TASK ITEM:
Set the records down again exactly, apart from any pictures in them.

Source records:
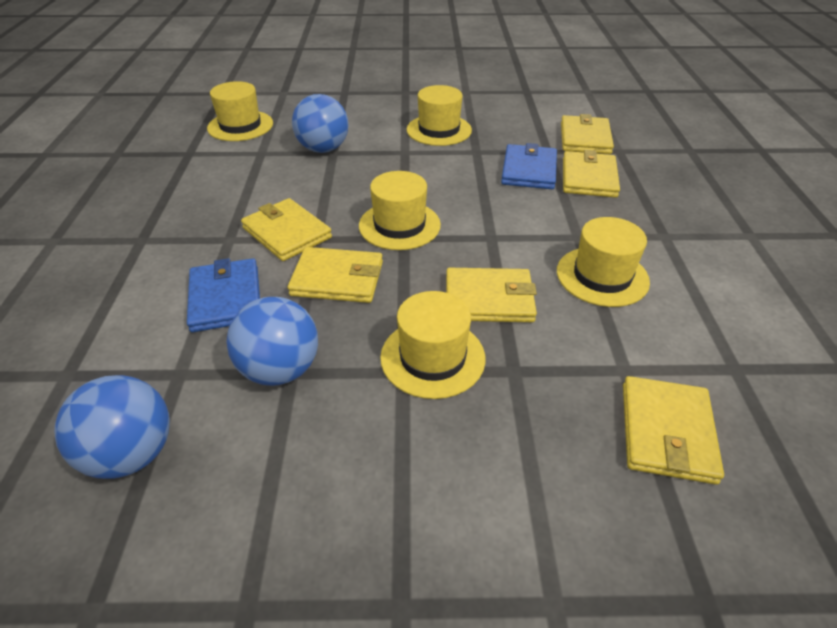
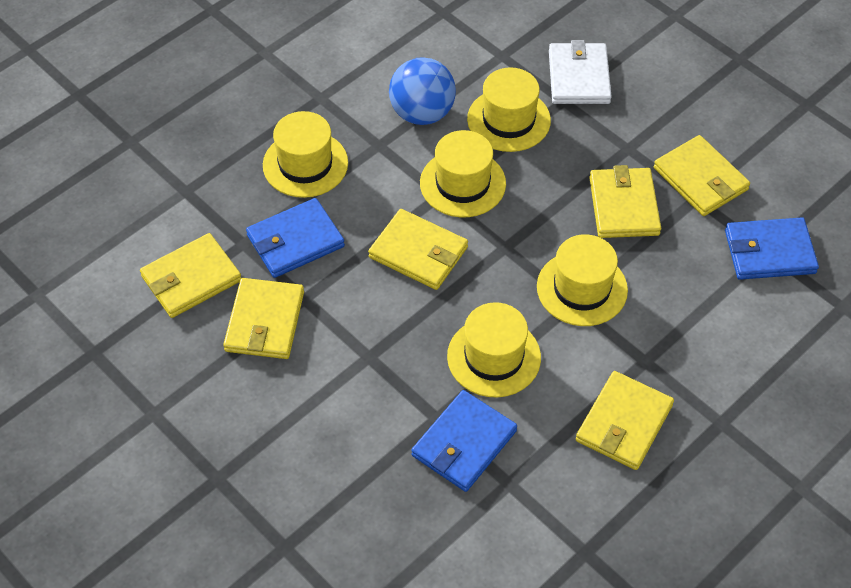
blue ball: 3 -> 1
blue wallet: 2 -> 3
white wallet: 0 -> 1

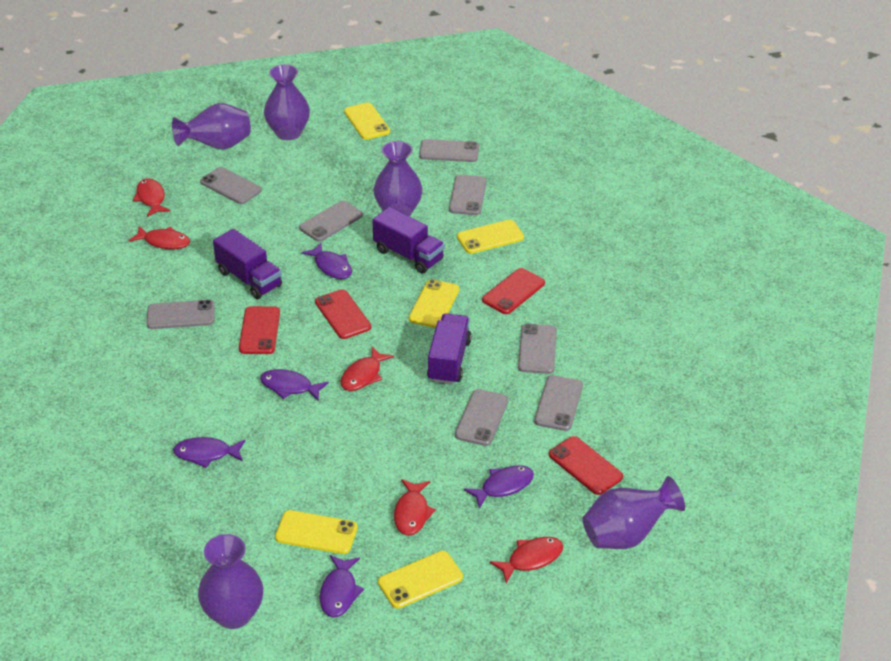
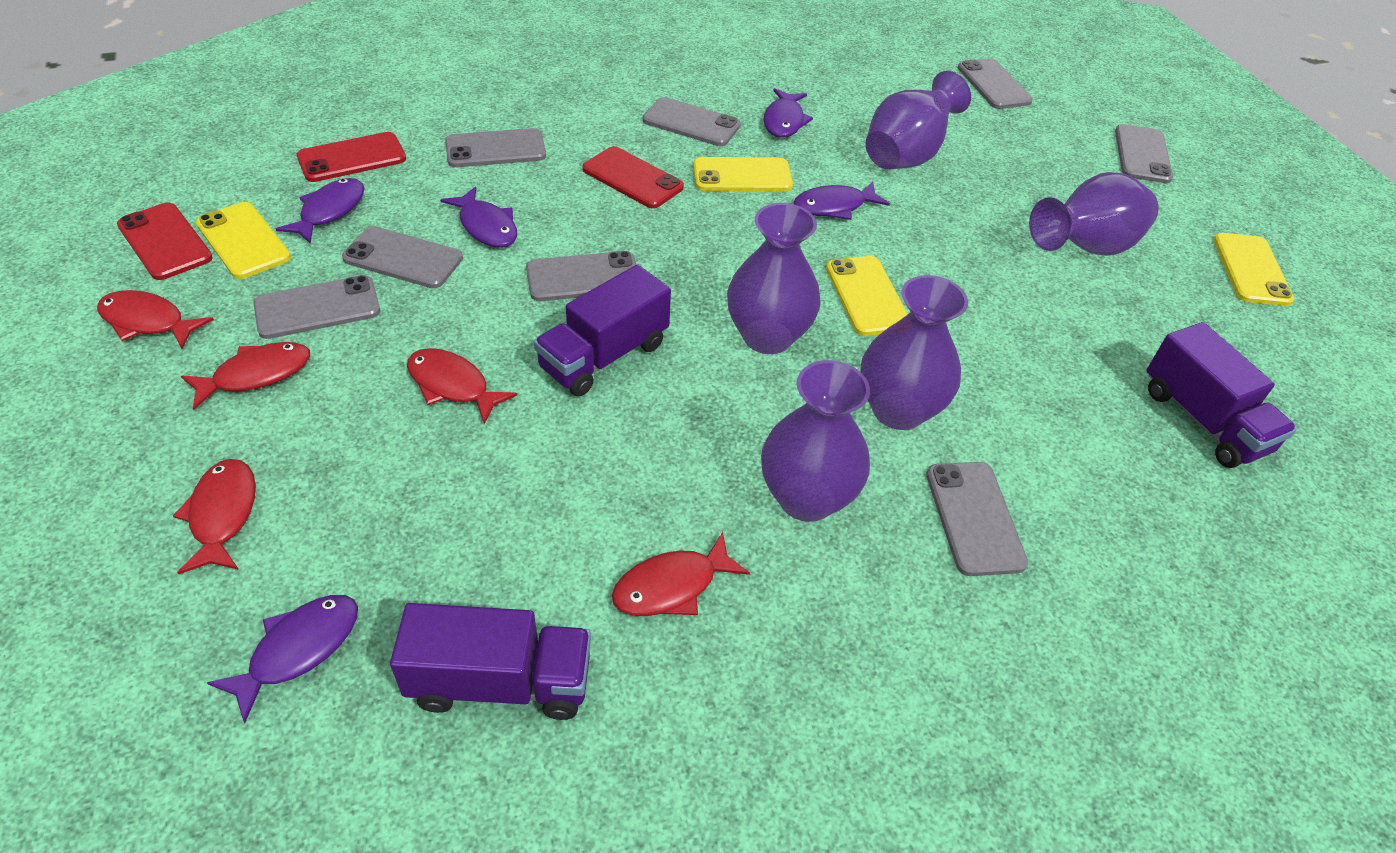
red phone: 4 -> 3
yellow phone: 5 -> 4

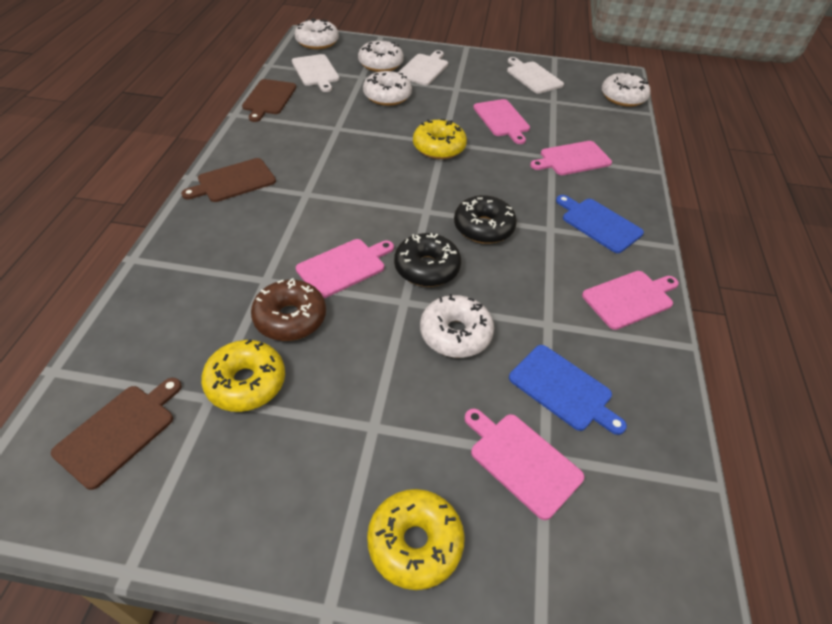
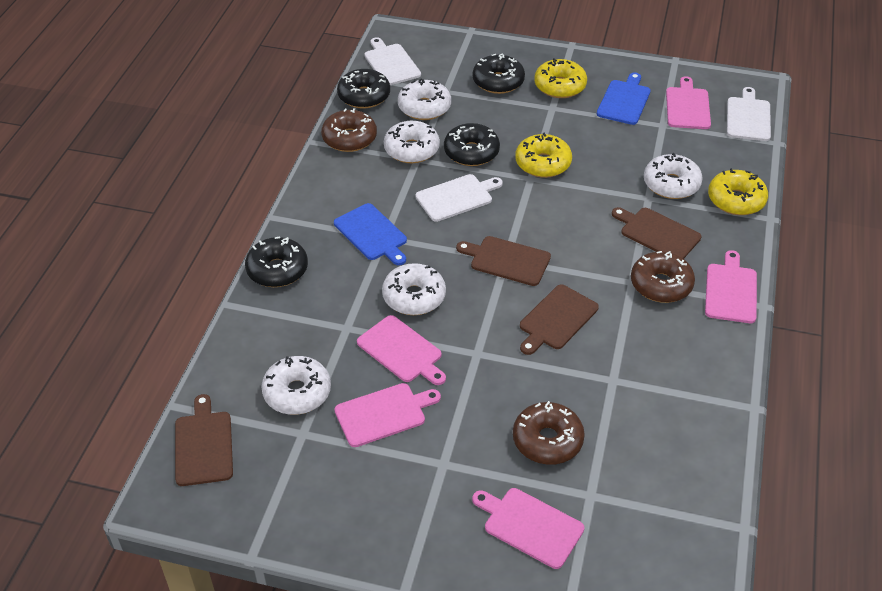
black donut: 2 -> 4
brown cutting board: 3 -> 4
brown donut: 1 -> 3

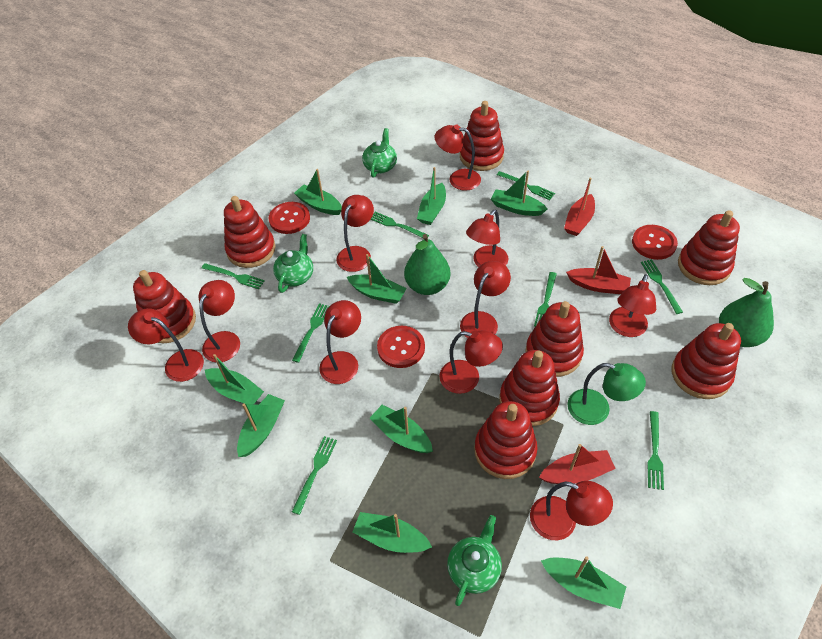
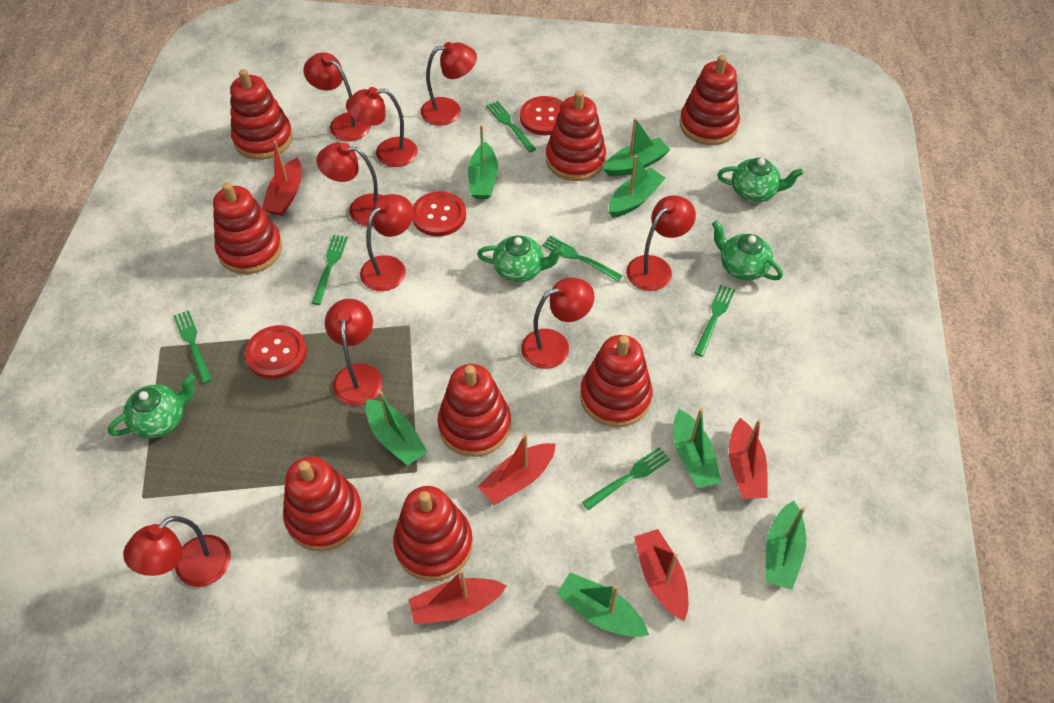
green boat: 9 -> 7
green fork: 8 -> 6
green lamp: 1 -> 0
green pear: 2 -> 0
green teapot: 3 -> 4
red boat: 3 -> 5
red lamp: 10 -> 9

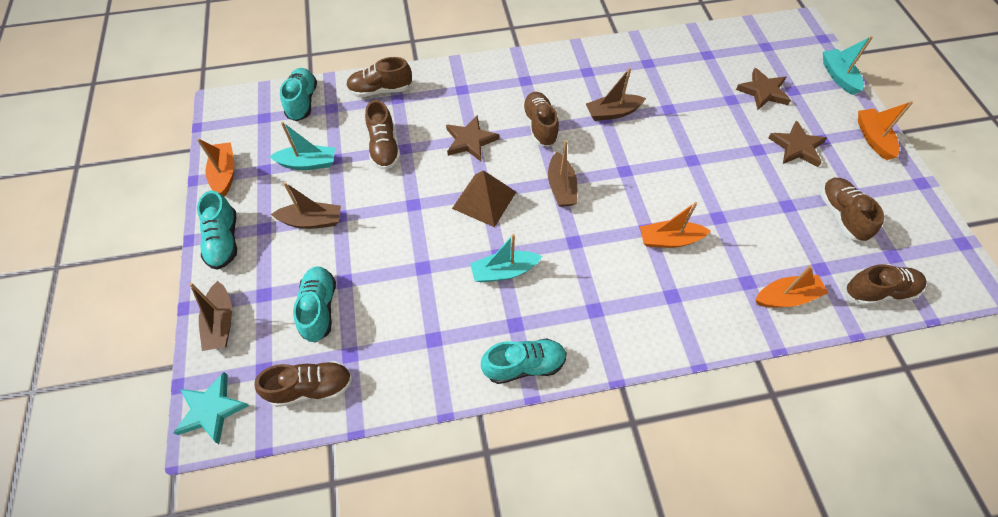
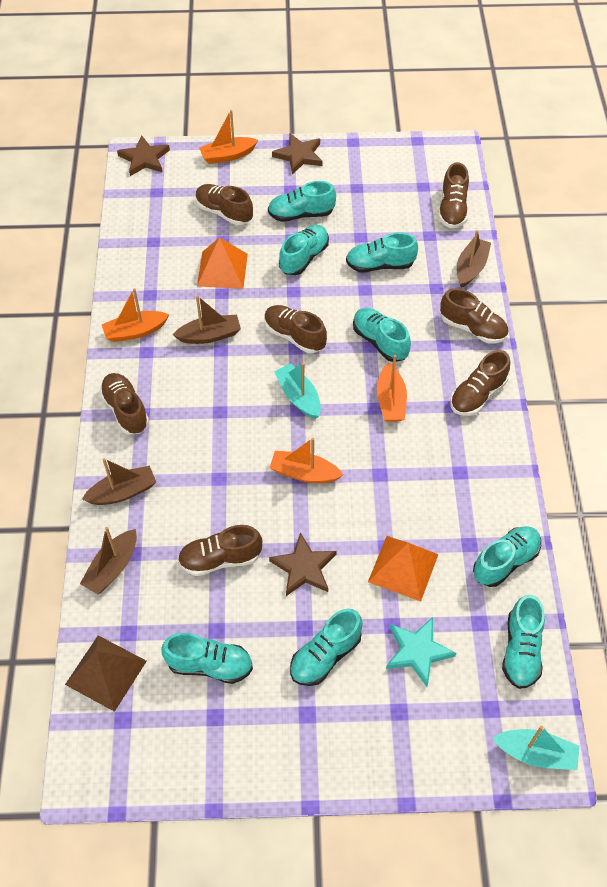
brown shoe: 6 -> 7
orange pyramid: 0 -> 2
turquoise boat: 3 -> 2
turquoise shoe: 4 -> 8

RESULT:
blue ball: 3 -> 1
blue wallet: 2 -> 3
white wallet: 0 -> 1

red phone: 4 -> 3
yellow phone: 5 -> 4

black donut: 2 -> 4
brown cutting board: 3 -> 4
brown donut: 1 -> 3

green boat: 9 -> 7
green fork: 8 -> 6
green lamp: 1 -> 0
green pear: 2 -> 0
green teapot: 3 -> 4
red boat: 3 -> 5
red lamp: 10 -> 9

brown shoe: 6 -> 7
orange pyramid: 0 -> 2
turquoise boat: 3 -> 2
turquoise shoe: 4 -> 8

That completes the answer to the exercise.